Print, without alteration, the lines that extend from the one holding "purple soap dispenser: 2 -> 0" to the final line of the listing below.

☆ ☆ ☆

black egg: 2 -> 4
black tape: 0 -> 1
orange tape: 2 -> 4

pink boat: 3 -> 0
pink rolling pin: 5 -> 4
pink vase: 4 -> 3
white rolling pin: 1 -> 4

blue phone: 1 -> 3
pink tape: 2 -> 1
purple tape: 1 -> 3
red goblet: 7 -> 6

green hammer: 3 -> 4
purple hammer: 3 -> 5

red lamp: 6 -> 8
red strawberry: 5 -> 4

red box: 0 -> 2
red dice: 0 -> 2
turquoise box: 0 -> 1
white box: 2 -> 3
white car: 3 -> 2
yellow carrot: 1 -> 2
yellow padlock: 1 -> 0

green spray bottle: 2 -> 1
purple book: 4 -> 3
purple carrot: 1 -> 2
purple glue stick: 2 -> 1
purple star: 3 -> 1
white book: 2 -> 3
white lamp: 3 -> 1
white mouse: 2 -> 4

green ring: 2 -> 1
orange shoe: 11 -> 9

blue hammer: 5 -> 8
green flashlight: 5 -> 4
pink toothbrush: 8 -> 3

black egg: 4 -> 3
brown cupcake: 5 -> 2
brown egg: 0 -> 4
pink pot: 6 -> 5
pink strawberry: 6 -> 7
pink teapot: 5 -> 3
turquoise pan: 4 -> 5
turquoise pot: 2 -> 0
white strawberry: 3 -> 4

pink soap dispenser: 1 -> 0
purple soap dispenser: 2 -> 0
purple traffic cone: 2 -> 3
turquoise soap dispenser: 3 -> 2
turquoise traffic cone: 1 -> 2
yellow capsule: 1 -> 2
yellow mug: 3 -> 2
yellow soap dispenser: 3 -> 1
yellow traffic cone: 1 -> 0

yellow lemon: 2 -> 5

☆ ☆ ☆

**Result below**
purple soap dispenser: 2 -> 0
purple traffic cone: 2 -> 3
turquoise soap dispenser: 3 -> 2
turquoise traffic cone: 1 -> 2
yellow capsule: 1 -> 2
yellow mug: 3 -> 2
yellow soap dispenser: 3 -> 1
yellow traffic cone: 1 -> 0

yellow lemon: 2 -> 5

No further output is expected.